DATA EXTRACT:
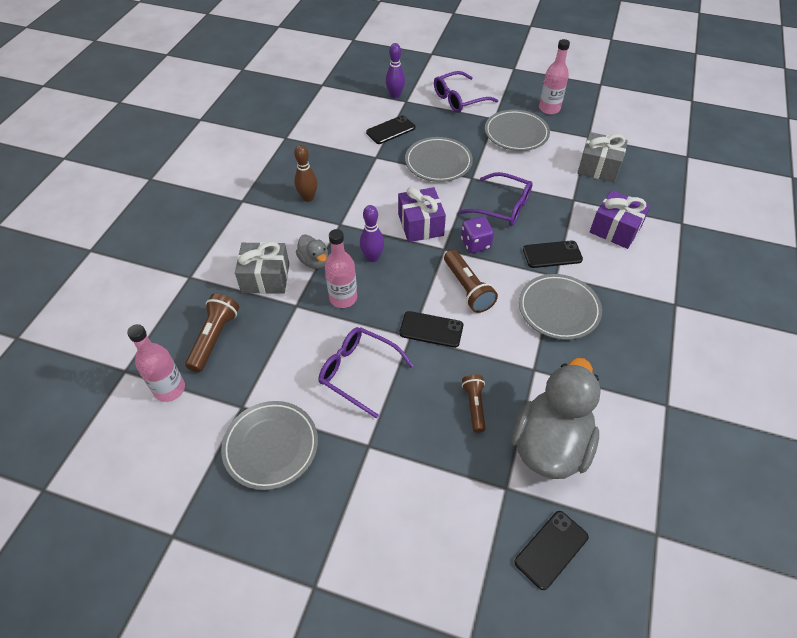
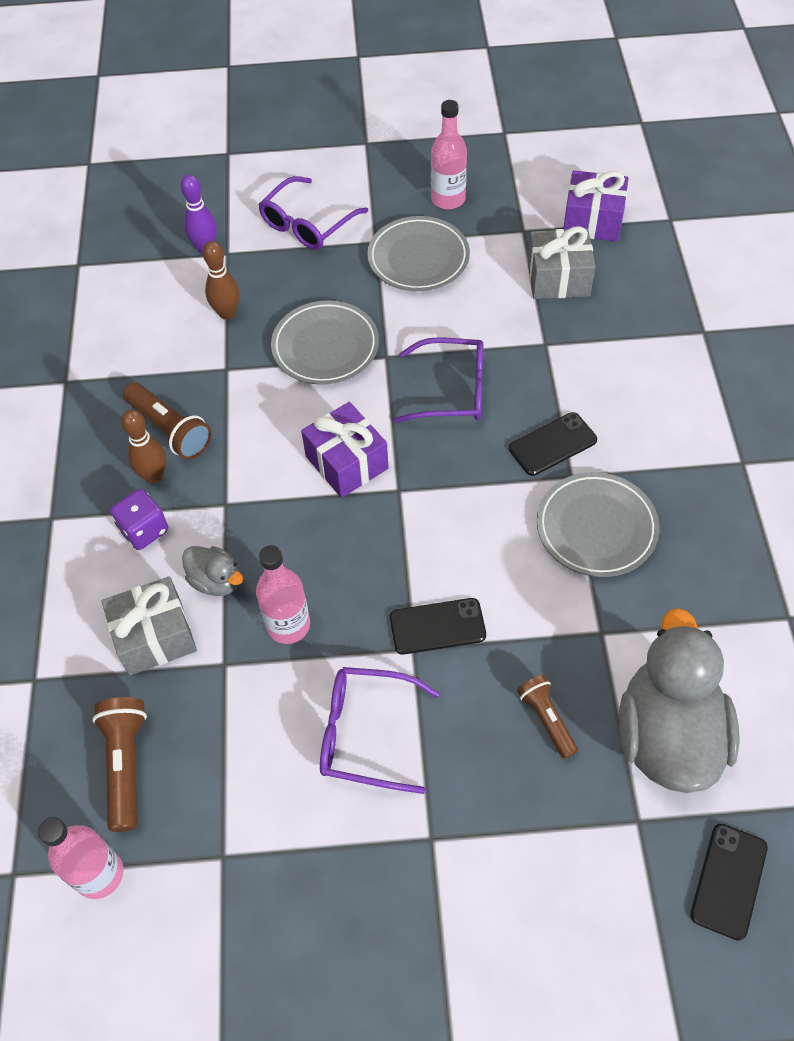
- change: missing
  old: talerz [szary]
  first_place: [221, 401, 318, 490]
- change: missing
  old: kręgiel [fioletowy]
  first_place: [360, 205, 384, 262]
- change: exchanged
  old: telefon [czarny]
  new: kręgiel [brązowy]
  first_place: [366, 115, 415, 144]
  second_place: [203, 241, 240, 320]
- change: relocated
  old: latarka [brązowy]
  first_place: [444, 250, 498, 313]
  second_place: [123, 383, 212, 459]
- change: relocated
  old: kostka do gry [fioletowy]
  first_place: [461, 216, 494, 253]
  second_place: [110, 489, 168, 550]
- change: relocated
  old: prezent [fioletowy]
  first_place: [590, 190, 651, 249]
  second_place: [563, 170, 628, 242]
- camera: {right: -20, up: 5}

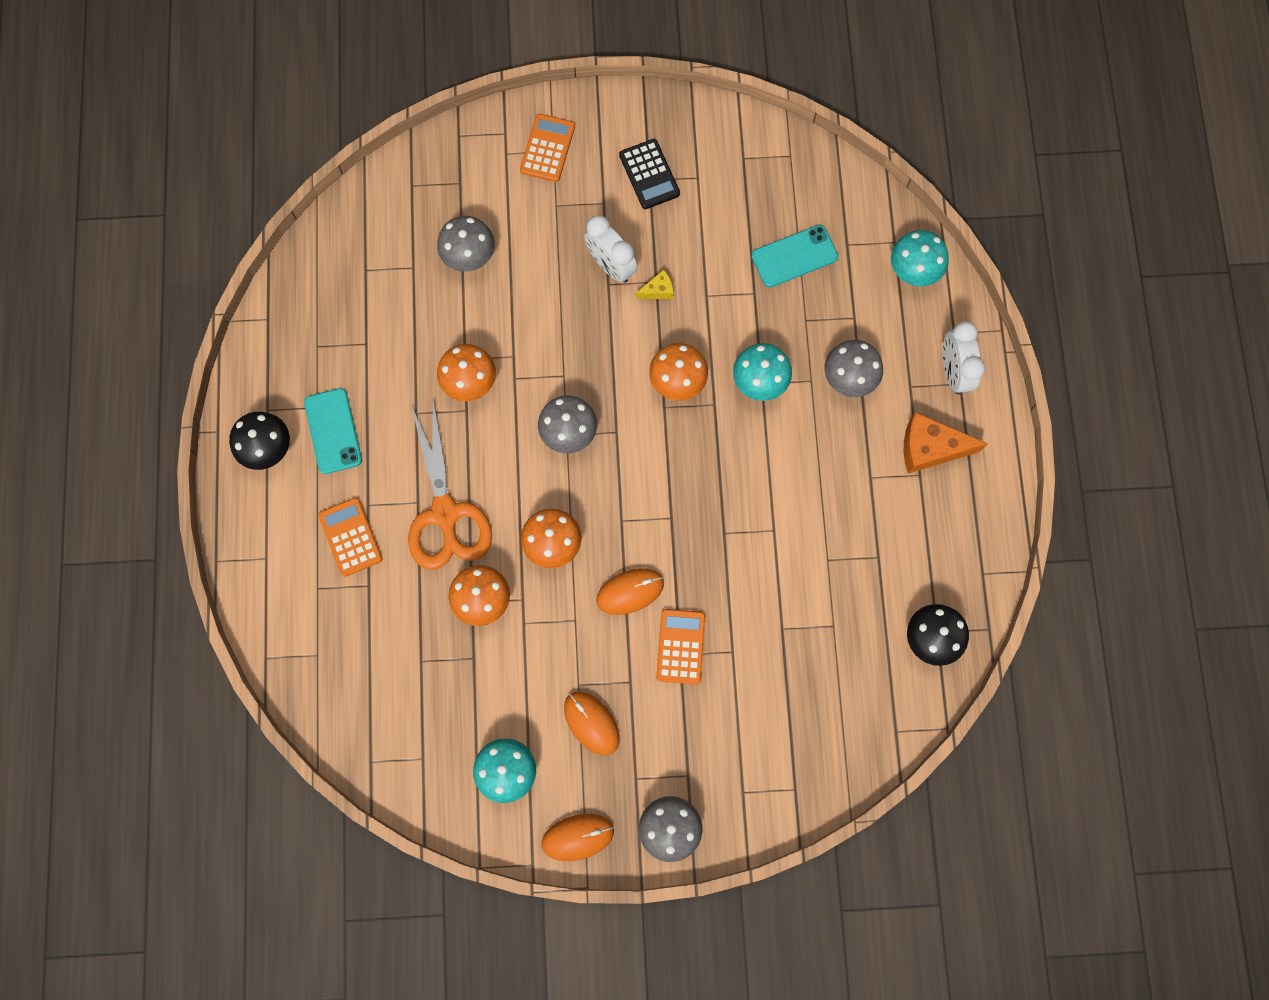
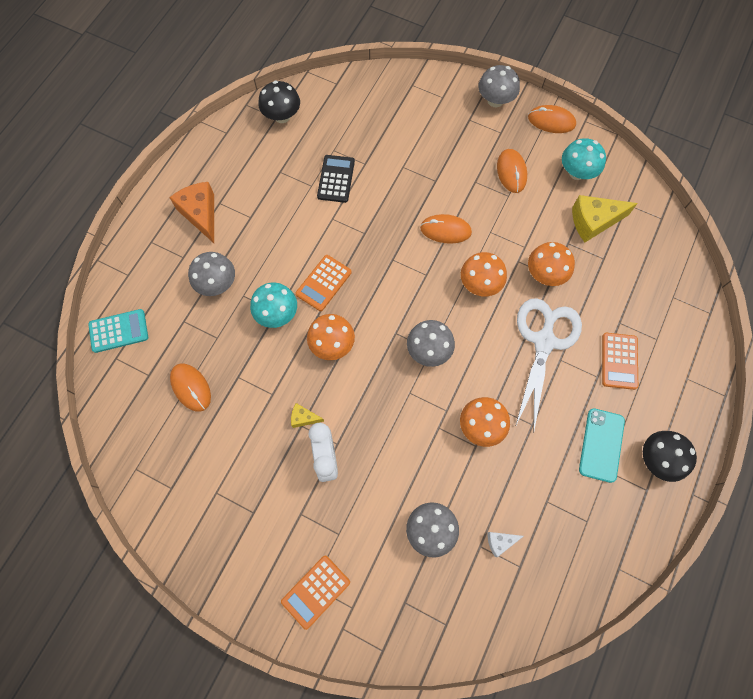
- change: colour
  old: nożyczki [pomarańczowy]
  new: nożyczki [biały]
  first_place: [408, 399, 492, 570]
  second_place: [515, 298, 582, 430]
- change: relocated
  old: kalkulator [czarny]
  first_place: [619, 139, 680, 209]
  second_place: [317, 155, 355, 203]
- change: relocated
  old: kalkulator [pomarańczowy]
  first_place: [656, 609, 705, 685]
  second_place: [296, 255, 352, 311]
- change: exchanged
  old: telefon [turkusowy]
  new: myszka [pomarańczowy]
  first_place: [751, 225, 838, 287]
  second_place: [170, 364, 211, 412]
- change: exchanged
  old: grzyb [turkusowy]
  new: kalkulator [turkusowy]
  first_place: [891, 230, 949, 286]
  second_place: [88, 309, 148, 353]
- change: spun
  old: ser [pomarańczowy]
  first_place: [904, 412, 988, 474]
  second_place: [169, 182, 214, 243]
  degrees: -150
- change: missing
  old: budzik [biały]
  first_place: [943, 321, 985, 394]
- change: appeared
  new: ser [biały]
  second_place: [487, 532, 524, 557]
- change: appeared
  new: ser [żółty]
  second_place: [572, 195, 638, 242]
- camera: {right: -150, up: -5}

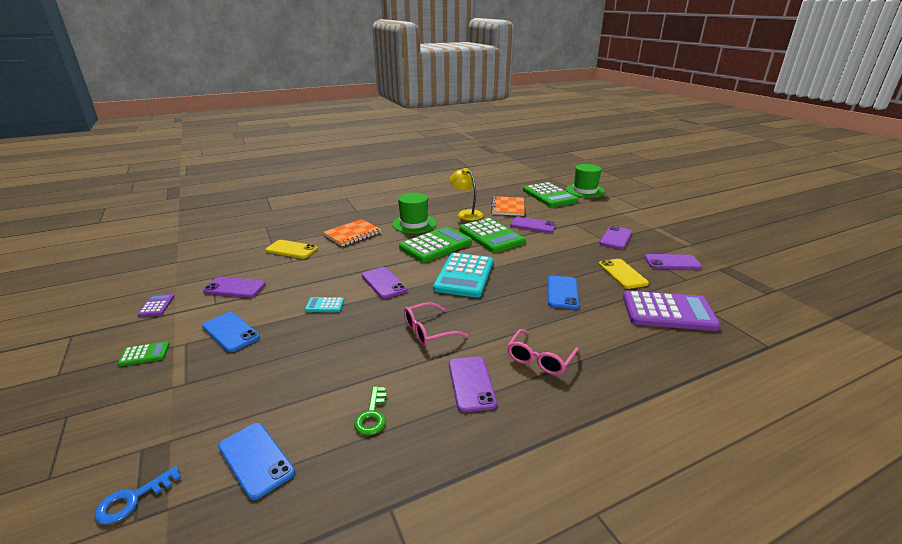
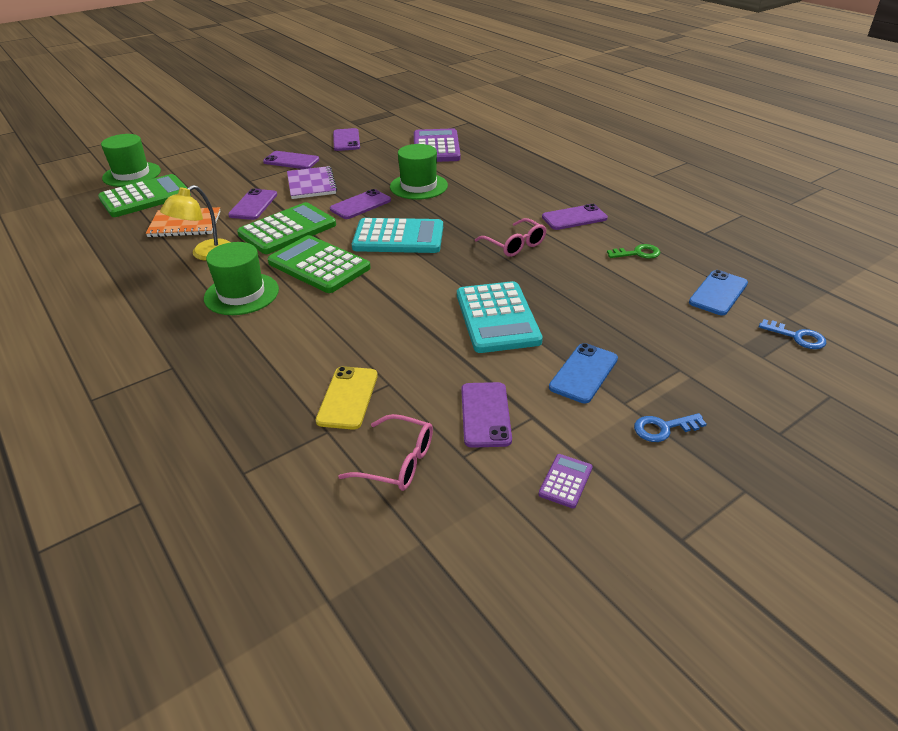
- change: exchanged
  old: kalkulator [zielony]
  new: klucz [niebieski]
  first_place: [118, 341, 169, 366]
  second_place: [634, 413, 707, 442]
- change: spun
  old: kalkulator [fioletowy]
  first_place: [137, 294, 175, 317]
  second_place: [538, 454, 593, 508]
  degrees: 135
- change: size
  old: kalkulator [turkusowy]
  first_place: [305, 297, 344, 312]
  second_place: [457, 281, 543, 353]
  factor: 2.28
- change: missing
  old: zeszyt [pomarańczowy]
  first_place: [323, 219, 382, 246]
- change: relocated
  old: telefon [fioletowy]
  first_place: [362, 267, 407, 299]
  second_place: [330, 189, 391, 219]
- change: relocated
  old: okulary [różowy]
  first_place: [507, 329, 579, 375]
  second_place: [338, 414, 433, 491]
- change: exchanged
  old: telefon [niebieski]
  new: kapelusz [zielony]
  first_place: [548, 276, 579, 309]
  second_place: [390, 144, 448, 200]
- change: missing
  old: telefon [żółty]
  first_place: [599, 259, 649, 289]
- change: appeared
  new: zeszyt [fioletowy]
  second_place: [287, 166, 337, 199]
- camera: {right: -100, up: 10}

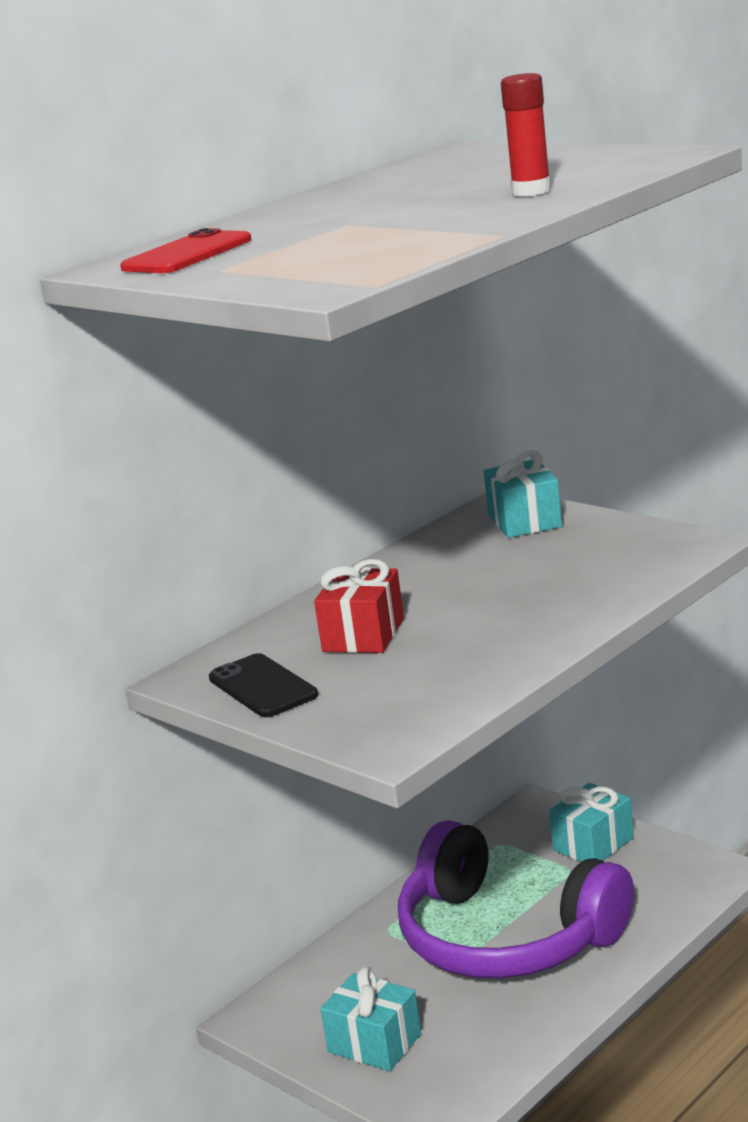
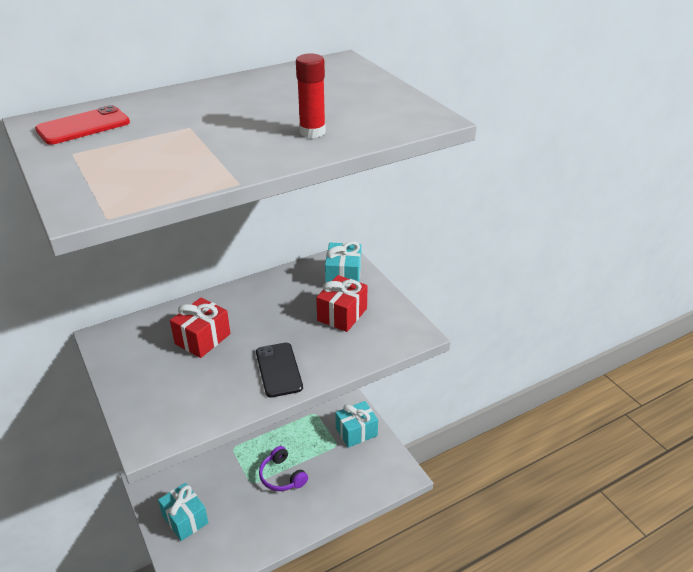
- change: relocated
  old: telefon [czarny]
  first_place: [209, 653, 318, 717]
  second_place: [256, 343, 303, 398]
- change: size
  old: słuchawki [fioletowy]
  first_place: [398, 820, 634, 979]
  second_place: [259, 446, 308, 491]
  factor: 0.42
- change: appeared
  new: prezent [czerwony]
  second_place: [316, 275, 368, 332]
- camera: {right: 15, up: 15}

TASK DIRECTIONS: Reproduce, word for word, every line from the start of the records down to and including the line with "second_place: [203, 241, 240, 320]"; skip the pictures.

TASK OUTPUT:
- change: missing
  old: talerz [szary]
  first_place: [221, 401, 318, 490]
- change: missing
  old: kręgiel [fioletowy]
  first_place: [360, 205, 384, 262]
- change: exchanged
  old: telefon [czarny]
  new: kręgiel [brązowy]
  first_place: [366, 115, 415, 144]
  second_place: [203, 241, 240, 320]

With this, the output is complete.